• Problem to work on:
Please copy every line of the data in which the string "orange" appears.

• Source material:
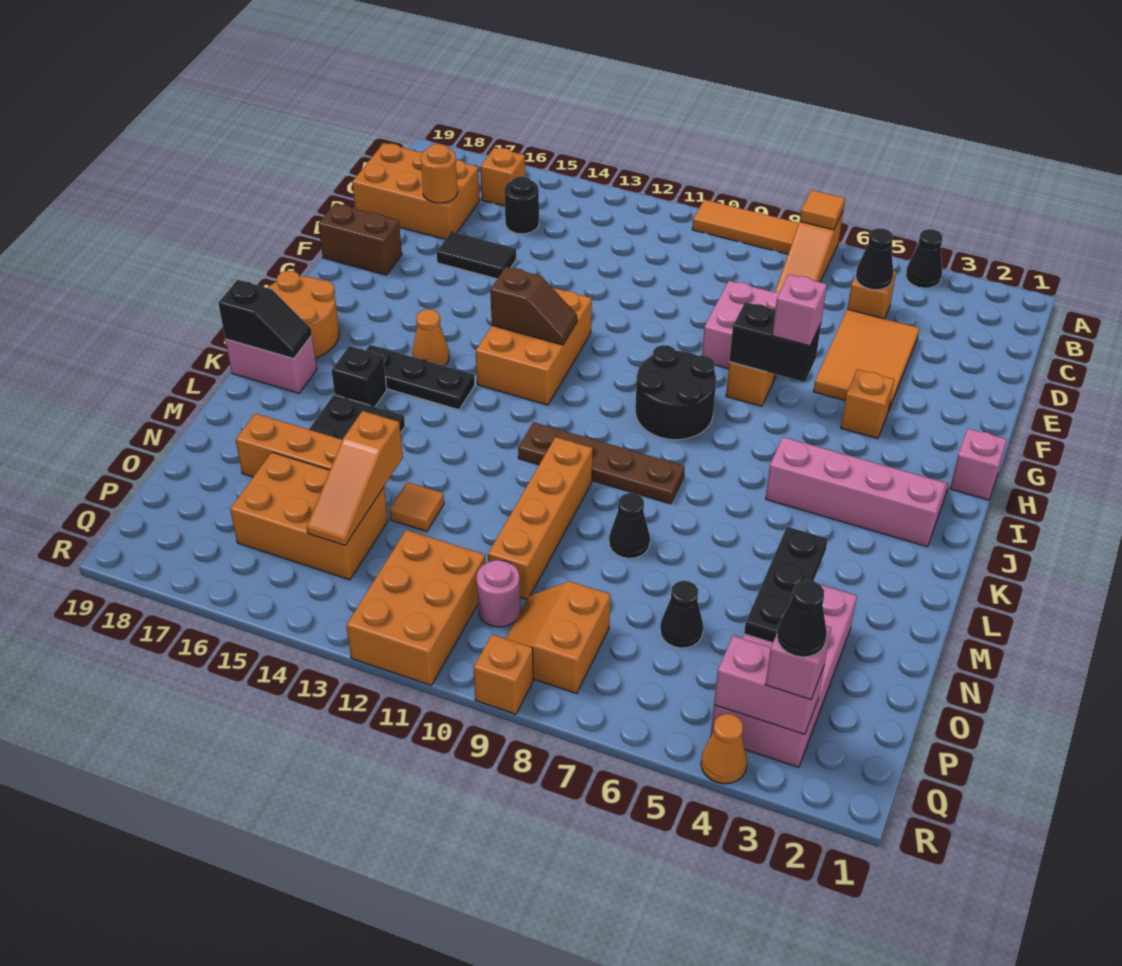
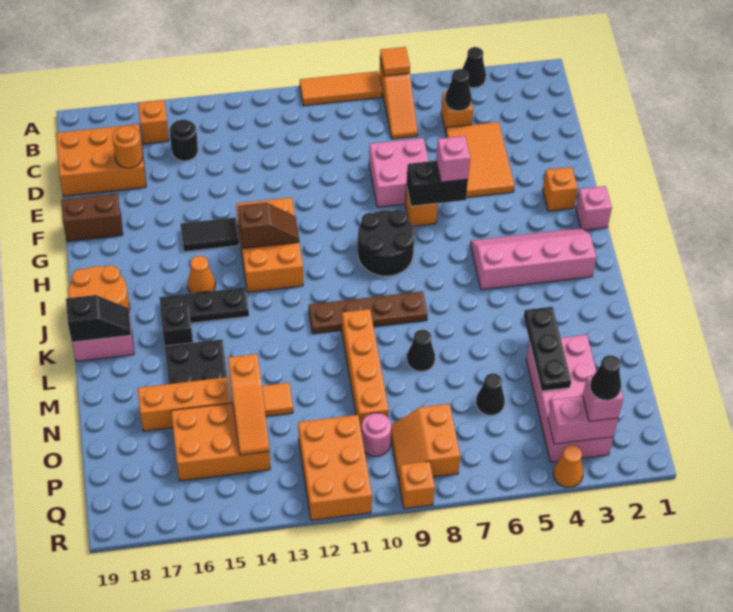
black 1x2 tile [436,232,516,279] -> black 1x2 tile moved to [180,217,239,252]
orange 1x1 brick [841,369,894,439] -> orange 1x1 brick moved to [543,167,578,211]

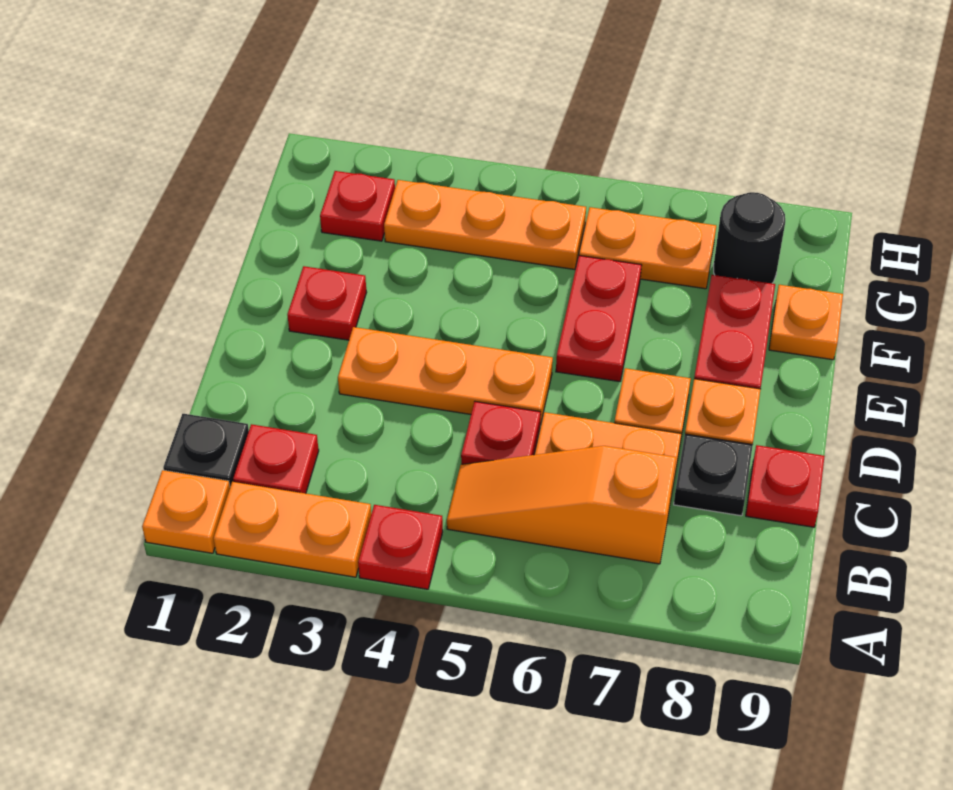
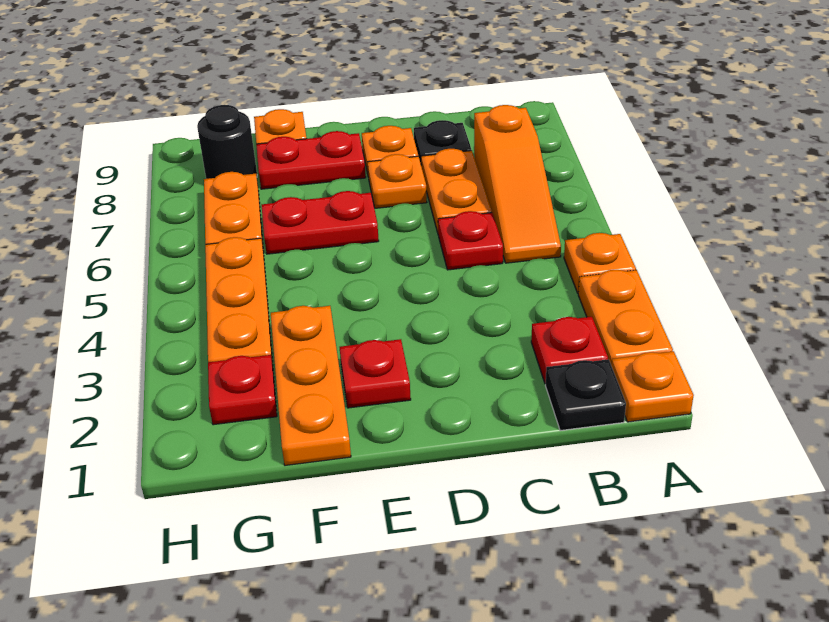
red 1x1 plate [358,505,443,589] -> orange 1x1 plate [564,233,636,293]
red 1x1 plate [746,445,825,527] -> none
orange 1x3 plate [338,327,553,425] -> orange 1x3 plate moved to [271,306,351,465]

• Answer to this problem:
orange 1x1 brick [841,369,894,439] -> orange 1x1 brick moved to [543,167,578,211]
red 1x1 plate [358,505,443,589] -> orange 1x1 plate [564,233,636,293]
orange 1x3 plate [338,327,553,425] -> orange 1x3 plate moved to [271,306,351,465]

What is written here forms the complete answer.